◆ **Data for review**
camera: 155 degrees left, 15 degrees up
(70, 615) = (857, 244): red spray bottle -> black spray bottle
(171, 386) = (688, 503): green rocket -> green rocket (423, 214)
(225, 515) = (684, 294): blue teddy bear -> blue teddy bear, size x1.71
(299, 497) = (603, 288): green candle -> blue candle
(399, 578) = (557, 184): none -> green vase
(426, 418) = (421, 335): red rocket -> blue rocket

* * *

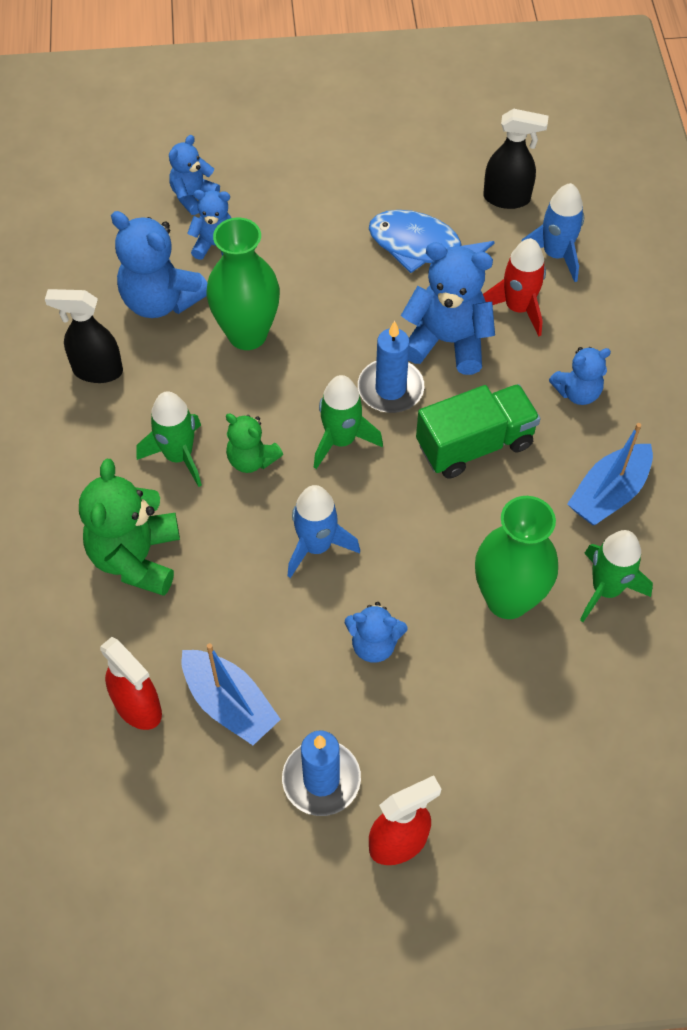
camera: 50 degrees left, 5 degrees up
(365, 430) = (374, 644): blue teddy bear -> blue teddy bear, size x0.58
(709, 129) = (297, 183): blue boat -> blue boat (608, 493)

◆ **Instructions for the task**
In the listing above, locate the line containing "(70, 615) = (857, 244): red" and the line containing "(426, 418) = (421, 335): red", then transcribe both and every line between them verbatim.

◆ **Finished task**
(70, 615) = (857, 244): red spray bottle -> black spray bottle
(171, 386) = (688, 503): green rocket -> green rocket (423, 214)
(225, 515) = (684, 294): blue teddy bear -> blue teddy bear, size x1.71
(299, 497) = (603, 288): green candle -> blue candle
(399, 578) = (557, 184): none -> green vase
(426, 418) = (421, 335): red rocket -> blue rocket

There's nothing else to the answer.